▶ _ACTIVITY_:
Reproduce the full listing below exactly. Do not include the pictures.

▶ _MATERIAL FOR THIS TASK_:
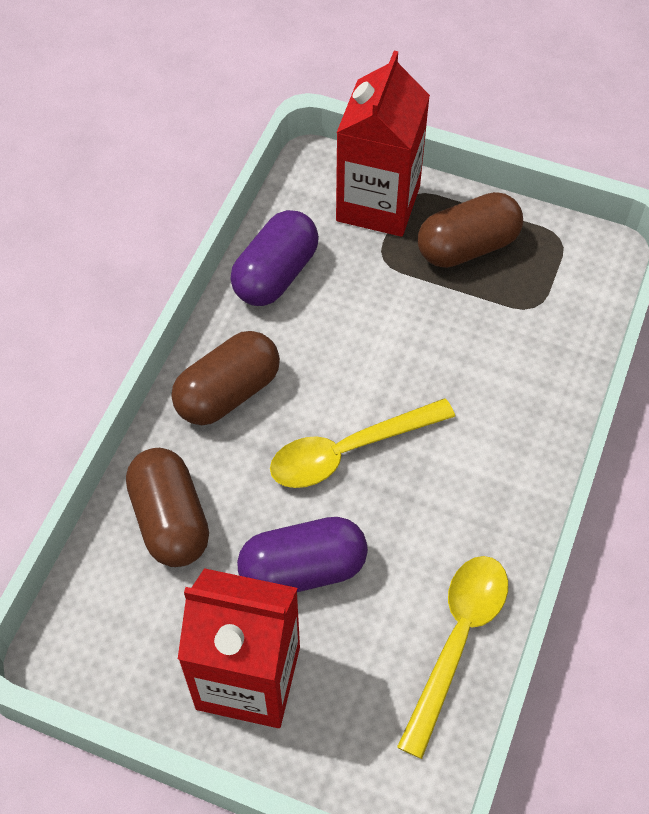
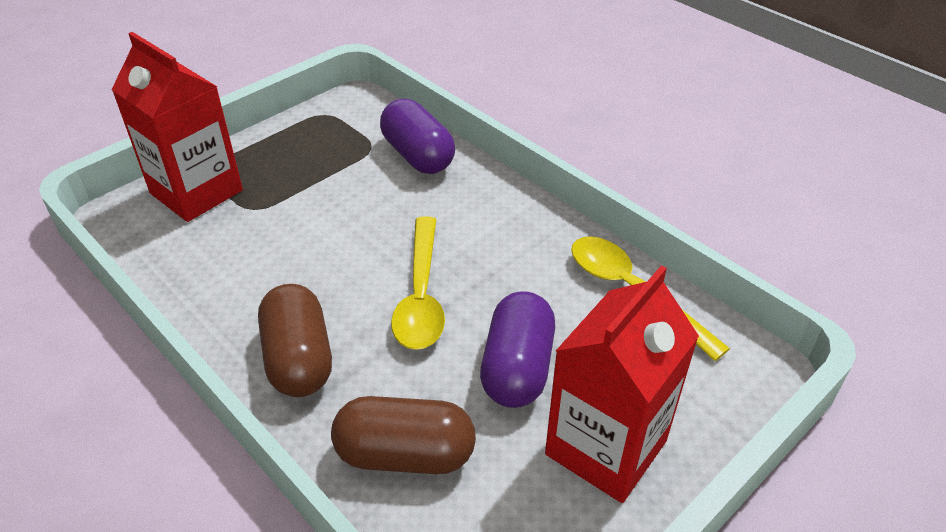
camera: 65 degrees left, 15 degrees down
purple capsule [230,210,319,306] -> purple capsule moved to [380,99,455,174]
brown capsule [418,192,523,268] -> none

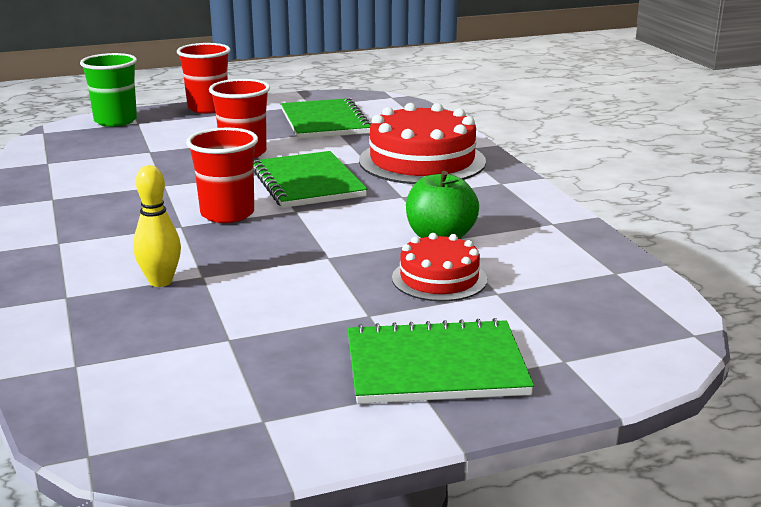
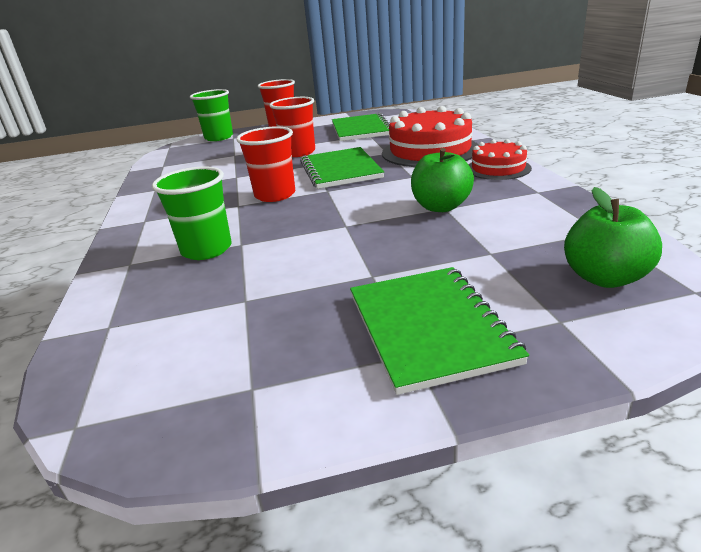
camera: 10 degrees right, 5 degrees up
yellow bowling pin [133,165,181,287] -> green cup [152,167,232,260]
green notebook [347,318,534,404] -> green notebook turned 75 degrees clockwise [350,267,529,395]
red cake [392,233,487,302] -> red cake moved to [469,139,532,180]
none -> green apple [564,187,662,288]

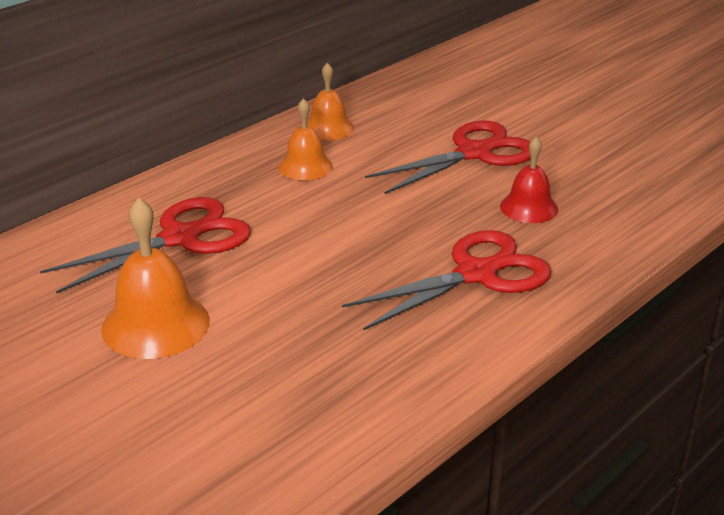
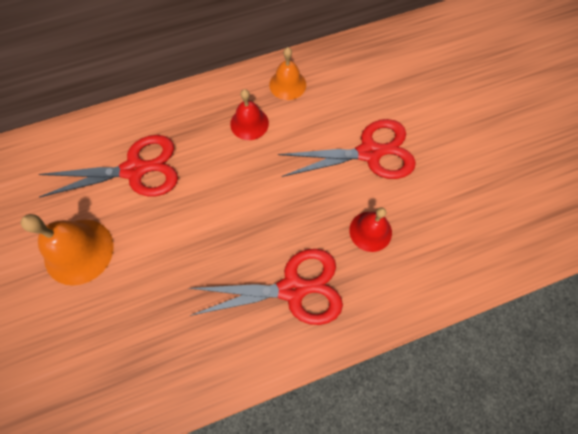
camera: 25 degrees right, 35 degrees up
orange bell [278,98,333,180] -> red bell [230,89,269,140]

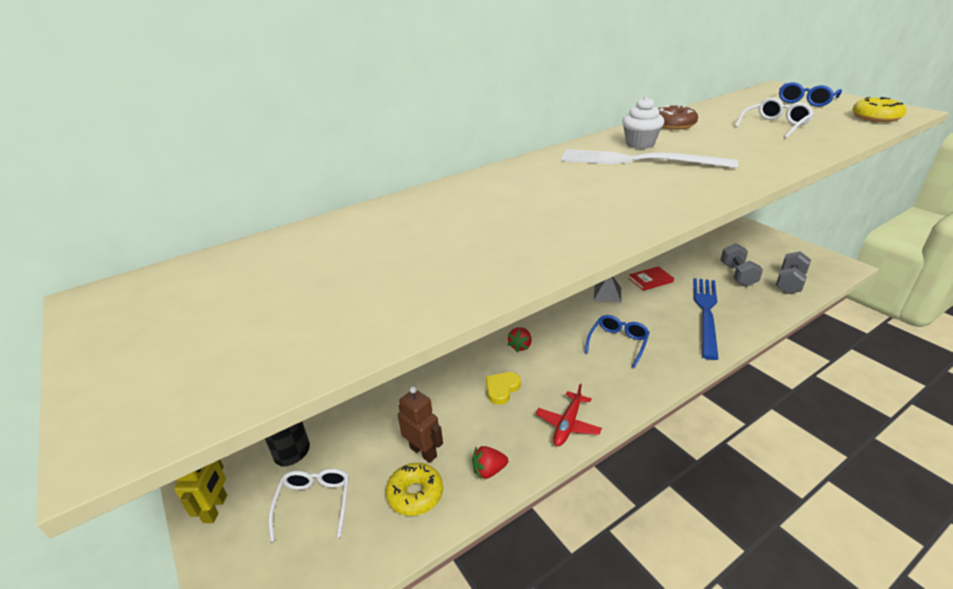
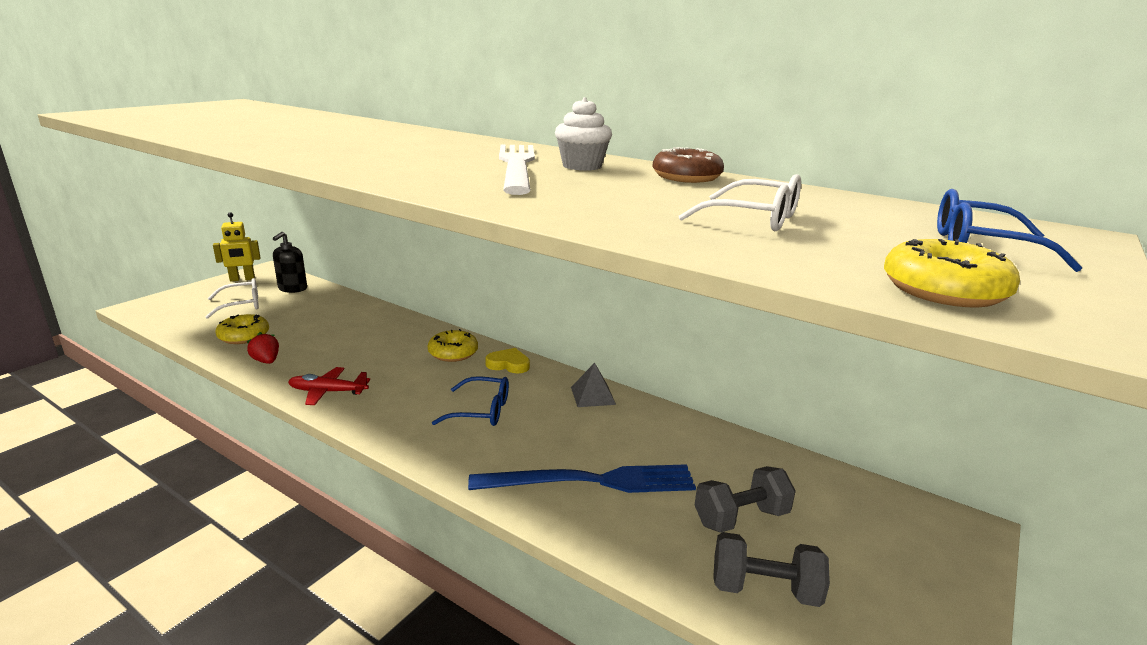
camera: 65 degrees right, 10 degrees down
brown robot [398,386,443,463] -> none
yellow heart [486,372,521,405] -> yellow heart moved to [485,348,530,373]
red strawberry [507,327,532,352] -> yellow donut [428,329,478,362]
red book [629,266,674,291] -> none

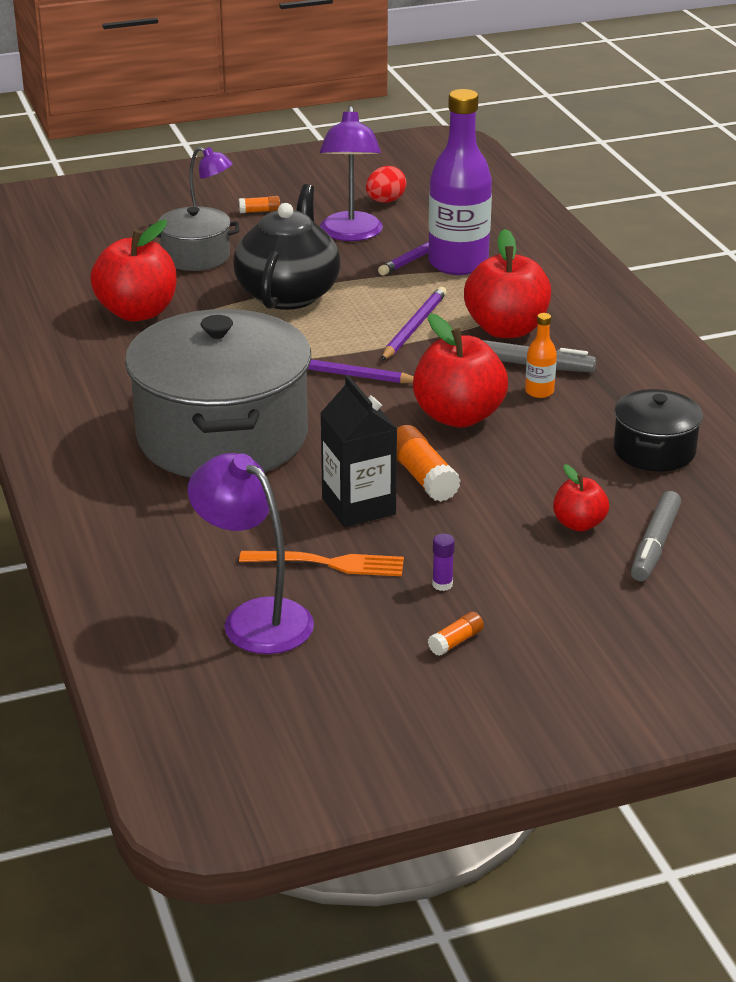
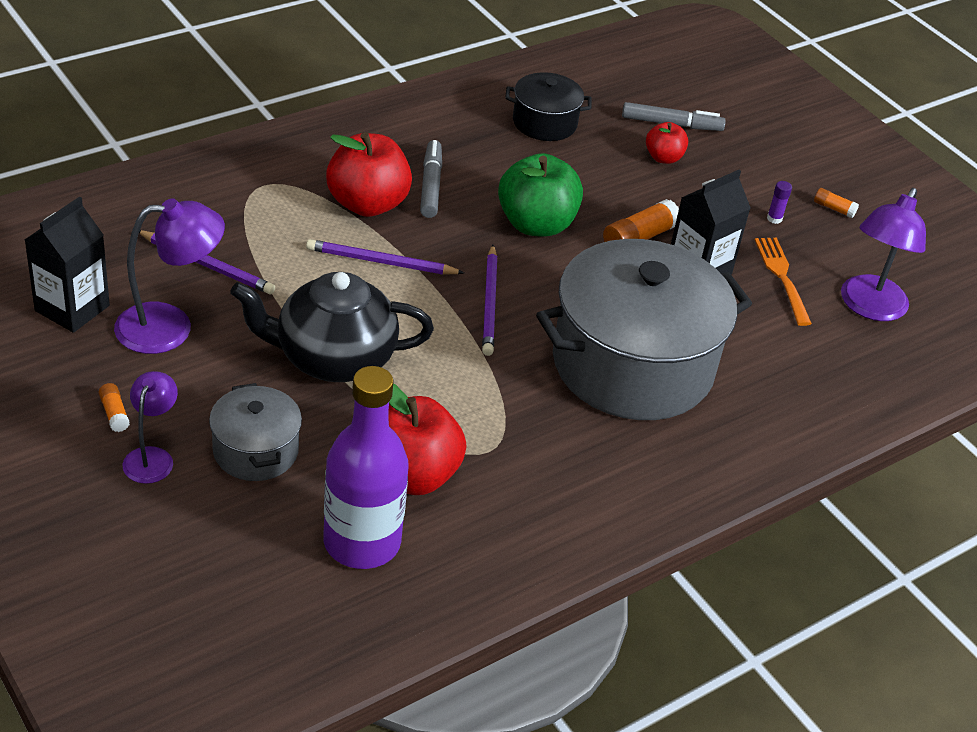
camera: 110 degrees left, 10 degrees up
red egg [366,166,406,203] -> black carton [25,197,110,333]
red apple [413,313,508,428] -> green apple [498,153,583,237]
purple bottle [428,89,492,275] -> purple bottle moved to [323,366,409,569]
orange bottle [525,313,557,398] -> none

▶ _OUTPUT_:
camera: 65 degrees left, 15 degrees down
purple capsule [230,210,319,306] -> purple capsule moved to [380,99,455,174]
brown capsule [418,192,523,268] -> none

camera: 10 degrees right, 5 degrees up
yellow bowling pin [133,165,181,287] -> green cup [152,167,232,260]
green notebook [347,318,534,404] -> green notebook turned 75 degrees clockwise [350,267,529,395]
red cake [392,233,487,302] -> red cake moved to [469,139,532,180]
none -> green apple [564,187,662,288]

camera: 25 degrees right, 35 degrees up
orange bell [278,98,333,180] -> red bell [230,89,269,140]

camera: 65 degrees right, 10 degrees down
brown robot [398,386,443,463] -> none
yellow heart [486,372,521,405] -> yellow heart moved to [485,348,530,373]
red strawberry [507,327,532,352] -> yellow donut [428,329,478,362]
red book [629,266,674,291] -> none

camera: 110 degrees left, 10 degrees up
red egg [366,166,406,203] -> black carton [25,197,110,333]
red apple [413,313,508,428] -> green apple [498,153,583,237]
purple bottle [428,89,492,275] -> purple bottle moved to [323,366,409,569]
orange bottle [525,313,557,398] -> none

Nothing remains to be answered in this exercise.